-- START Given data --
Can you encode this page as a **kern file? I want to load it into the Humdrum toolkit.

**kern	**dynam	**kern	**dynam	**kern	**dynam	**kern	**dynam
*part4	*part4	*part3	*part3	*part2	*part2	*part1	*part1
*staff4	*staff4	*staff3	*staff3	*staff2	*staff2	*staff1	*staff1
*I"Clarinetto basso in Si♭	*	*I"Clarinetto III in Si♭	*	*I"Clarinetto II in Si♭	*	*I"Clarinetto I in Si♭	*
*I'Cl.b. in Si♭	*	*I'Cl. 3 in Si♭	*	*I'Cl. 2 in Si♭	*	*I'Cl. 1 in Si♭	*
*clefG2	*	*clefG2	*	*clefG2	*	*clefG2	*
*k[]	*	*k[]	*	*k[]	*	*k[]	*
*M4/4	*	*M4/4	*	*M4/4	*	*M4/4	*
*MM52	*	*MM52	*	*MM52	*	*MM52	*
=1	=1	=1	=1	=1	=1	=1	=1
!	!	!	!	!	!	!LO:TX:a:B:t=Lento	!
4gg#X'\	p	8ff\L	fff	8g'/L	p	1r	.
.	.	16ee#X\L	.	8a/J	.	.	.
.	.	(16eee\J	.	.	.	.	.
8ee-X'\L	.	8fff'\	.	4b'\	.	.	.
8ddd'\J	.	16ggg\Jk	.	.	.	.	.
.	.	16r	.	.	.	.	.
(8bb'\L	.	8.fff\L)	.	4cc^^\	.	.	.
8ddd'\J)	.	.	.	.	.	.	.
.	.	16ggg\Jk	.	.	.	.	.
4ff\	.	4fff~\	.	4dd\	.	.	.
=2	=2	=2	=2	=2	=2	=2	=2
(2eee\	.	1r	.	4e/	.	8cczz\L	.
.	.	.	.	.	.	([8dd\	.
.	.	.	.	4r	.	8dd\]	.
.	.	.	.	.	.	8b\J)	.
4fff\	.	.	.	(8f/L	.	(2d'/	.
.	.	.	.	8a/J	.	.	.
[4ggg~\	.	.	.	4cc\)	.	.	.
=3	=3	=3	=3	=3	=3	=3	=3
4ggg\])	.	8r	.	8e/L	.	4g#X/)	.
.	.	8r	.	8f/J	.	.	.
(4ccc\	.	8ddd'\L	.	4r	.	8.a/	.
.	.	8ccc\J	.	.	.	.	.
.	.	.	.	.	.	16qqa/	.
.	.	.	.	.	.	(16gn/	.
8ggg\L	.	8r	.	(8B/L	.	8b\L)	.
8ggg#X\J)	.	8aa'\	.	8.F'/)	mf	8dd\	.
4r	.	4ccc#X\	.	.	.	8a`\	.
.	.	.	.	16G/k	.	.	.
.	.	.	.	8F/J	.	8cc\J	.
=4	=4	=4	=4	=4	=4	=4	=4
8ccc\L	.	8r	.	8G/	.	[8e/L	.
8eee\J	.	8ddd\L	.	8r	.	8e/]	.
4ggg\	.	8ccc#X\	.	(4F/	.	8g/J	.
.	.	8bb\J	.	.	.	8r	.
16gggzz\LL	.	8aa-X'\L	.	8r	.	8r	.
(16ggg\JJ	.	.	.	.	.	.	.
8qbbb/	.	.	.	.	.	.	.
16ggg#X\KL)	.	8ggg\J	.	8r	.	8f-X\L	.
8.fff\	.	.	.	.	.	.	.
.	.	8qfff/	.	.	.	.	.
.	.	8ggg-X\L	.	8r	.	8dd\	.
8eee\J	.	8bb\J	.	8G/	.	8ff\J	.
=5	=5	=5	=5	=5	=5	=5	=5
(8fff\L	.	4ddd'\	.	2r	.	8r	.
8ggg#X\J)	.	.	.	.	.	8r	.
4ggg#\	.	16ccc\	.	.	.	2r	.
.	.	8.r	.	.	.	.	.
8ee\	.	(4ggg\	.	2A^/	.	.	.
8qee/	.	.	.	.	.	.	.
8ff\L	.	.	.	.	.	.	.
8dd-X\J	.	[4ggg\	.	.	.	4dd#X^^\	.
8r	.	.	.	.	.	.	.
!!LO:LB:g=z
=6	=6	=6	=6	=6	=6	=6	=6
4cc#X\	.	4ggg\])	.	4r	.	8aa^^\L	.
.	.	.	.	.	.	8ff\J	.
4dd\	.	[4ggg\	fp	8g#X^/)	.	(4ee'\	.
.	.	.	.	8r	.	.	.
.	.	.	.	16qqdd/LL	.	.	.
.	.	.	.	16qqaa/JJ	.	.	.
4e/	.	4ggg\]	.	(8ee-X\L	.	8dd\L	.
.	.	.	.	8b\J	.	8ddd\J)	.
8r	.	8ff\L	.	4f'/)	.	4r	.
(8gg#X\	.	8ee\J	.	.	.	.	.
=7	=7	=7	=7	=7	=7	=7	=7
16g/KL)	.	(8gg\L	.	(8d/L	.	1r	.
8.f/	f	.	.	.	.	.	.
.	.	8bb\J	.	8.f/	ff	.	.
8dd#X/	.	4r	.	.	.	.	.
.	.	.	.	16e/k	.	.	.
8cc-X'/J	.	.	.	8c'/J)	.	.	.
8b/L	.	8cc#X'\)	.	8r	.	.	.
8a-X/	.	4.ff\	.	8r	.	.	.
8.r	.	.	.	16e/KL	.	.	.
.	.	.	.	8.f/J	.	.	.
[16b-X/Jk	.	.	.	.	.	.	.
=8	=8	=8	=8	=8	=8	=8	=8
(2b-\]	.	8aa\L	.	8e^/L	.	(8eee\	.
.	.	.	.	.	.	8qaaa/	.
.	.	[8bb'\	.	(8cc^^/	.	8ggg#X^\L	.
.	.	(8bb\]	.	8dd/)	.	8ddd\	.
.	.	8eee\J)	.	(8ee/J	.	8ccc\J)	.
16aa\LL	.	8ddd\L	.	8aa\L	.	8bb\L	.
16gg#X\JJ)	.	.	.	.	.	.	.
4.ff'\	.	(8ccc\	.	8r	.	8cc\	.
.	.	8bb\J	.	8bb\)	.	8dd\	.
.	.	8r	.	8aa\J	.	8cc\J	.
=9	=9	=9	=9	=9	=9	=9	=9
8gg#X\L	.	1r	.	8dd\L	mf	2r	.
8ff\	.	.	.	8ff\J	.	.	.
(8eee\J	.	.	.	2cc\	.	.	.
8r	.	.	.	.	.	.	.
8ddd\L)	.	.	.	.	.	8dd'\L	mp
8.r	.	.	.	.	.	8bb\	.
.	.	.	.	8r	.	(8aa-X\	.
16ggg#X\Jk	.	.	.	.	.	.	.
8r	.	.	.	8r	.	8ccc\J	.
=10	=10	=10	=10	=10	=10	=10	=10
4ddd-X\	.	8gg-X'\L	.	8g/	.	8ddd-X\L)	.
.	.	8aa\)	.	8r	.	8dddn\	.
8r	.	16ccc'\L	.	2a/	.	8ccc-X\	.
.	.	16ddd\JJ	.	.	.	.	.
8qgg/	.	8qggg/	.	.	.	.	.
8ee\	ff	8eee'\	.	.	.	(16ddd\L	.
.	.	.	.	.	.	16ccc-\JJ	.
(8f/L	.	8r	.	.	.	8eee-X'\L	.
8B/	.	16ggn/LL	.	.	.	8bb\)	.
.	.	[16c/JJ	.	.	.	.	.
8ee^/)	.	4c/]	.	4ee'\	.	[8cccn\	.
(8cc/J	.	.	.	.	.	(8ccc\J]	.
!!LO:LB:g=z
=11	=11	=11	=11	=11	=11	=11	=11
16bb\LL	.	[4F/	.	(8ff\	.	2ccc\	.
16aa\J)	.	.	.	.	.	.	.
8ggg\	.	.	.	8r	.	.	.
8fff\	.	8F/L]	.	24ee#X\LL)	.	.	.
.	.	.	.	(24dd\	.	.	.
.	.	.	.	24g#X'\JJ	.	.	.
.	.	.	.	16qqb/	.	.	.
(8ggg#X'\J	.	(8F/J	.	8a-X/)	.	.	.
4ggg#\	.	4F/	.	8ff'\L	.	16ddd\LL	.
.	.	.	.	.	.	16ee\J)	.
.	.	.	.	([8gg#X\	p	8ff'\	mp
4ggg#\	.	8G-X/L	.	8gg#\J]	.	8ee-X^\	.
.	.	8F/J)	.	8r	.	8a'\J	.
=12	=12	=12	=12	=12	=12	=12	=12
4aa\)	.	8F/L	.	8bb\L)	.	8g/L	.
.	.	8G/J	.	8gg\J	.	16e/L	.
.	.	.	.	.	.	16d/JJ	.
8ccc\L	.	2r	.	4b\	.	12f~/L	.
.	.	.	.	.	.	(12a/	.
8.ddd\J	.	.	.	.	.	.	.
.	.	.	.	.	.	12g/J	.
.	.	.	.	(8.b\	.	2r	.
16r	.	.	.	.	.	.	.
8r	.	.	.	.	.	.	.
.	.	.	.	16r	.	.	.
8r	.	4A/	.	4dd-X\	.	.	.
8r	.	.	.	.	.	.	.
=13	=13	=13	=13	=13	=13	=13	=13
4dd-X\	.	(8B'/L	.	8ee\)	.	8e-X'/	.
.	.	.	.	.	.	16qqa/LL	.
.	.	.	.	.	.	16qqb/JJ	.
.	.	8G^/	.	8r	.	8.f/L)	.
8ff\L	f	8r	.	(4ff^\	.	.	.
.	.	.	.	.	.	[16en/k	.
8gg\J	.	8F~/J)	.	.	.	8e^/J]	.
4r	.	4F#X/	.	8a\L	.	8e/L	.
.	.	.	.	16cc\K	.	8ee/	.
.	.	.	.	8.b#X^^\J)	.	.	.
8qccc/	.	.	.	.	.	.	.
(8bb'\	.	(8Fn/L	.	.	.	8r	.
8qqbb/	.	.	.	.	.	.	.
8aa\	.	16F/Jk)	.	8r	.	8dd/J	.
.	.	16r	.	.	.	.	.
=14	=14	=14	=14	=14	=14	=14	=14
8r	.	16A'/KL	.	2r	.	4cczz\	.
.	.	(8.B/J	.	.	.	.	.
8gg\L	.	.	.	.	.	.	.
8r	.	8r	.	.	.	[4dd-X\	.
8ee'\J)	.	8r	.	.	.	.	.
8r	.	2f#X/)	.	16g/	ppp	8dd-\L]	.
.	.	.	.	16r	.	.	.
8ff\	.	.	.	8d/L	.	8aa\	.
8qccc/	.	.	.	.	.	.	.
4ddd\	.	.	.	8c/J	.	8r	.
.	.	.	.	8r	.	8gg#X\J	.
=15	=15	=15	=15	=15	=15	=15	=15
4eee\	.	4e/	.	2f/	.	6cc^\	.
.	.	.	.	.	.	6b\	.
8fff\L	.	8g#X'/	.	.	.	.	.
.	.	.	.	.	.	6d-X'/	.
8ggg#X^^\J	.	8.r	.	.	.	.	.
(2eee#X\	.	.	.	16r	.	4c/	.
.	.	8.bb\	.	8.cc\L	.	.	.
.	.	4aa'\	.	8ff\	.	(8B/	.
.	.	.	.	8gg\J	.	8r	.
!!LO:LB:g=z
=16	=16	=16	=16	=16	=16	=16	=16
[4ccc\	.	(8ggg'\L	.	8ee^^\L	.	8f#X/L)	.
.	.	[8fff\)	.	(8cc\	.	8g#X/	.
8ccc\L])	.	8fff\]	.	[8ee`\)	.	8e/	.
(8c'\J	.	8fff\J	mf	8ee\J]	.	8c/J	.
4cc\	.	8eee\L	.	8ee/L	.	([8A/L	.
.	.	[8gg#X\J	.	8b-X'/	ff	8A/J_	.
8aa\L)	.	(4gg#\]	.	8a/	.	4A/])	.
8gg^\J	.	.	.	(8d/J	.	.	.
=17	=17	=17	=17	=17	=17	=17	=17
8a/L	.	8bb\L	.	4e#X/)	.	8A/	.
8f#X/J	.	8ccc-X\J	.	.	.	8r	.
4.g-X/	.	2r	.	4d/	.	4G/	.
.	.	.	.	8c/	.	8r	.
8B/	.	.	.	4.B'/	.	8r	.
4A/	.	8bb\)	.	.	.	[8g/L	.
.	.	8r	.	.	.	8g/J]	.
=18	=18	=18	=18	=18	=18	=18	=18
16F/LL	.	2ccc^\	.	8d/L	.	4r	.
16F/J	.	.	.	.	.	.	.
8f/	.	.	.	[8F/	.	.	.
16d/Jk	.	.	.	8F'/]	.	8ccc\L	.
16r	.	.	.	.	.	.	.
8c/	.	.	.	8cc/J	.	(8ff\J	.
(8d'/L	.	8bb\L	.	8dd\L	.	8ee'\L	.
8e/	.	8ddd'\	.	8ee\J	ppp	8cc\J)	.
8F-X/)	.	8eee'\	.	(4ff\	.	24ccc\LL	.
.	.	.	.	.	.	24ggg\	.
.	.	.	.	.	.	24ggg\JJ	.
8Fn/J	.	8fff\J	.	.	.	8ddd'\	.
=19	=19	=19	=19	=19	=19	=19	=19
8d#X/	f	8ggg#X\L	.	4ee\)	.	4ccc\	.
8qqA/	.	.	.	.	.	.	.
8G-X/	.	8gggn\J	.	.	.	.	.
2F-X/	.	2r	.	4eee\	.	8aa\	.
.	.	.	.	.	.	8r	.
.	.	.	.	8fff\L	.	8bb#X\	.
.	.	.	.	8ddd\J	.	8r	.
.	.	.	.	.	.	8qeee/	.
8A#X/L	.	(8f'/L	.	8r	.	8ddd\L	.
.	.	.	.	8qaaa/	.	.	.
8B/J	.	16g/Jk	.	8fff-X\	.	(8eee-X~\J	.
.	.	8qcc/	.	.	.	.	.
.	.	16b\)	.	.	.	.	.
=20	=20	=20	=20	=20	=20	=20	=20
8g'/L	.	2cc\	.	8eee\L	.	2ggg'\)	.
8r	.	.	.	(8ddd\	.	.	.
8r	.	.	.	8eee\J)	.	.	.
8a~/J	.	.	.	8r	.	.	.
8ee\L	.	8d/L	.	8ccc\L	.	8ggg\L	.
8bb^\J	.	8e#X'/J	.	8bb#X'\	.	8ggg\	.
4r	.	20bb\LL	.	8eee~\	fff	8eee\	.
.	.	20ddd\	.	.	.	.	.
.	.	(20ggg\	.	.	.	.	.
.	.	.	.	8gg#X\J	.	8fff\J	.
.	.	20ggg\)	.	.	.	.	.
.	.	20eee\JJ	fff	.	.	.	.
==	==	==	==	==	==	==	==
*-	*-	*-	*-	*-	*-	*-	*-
-- END Given data --
Pull out each line above that contains the string "kern", and copy every one of them in full.

**In response:**
Can you encode this page as a **kern file? I want to load it into the Humdrum toolkit.
**kern	**dynam	**kern	**dynam	**kern	**dynam	**kern	**dynam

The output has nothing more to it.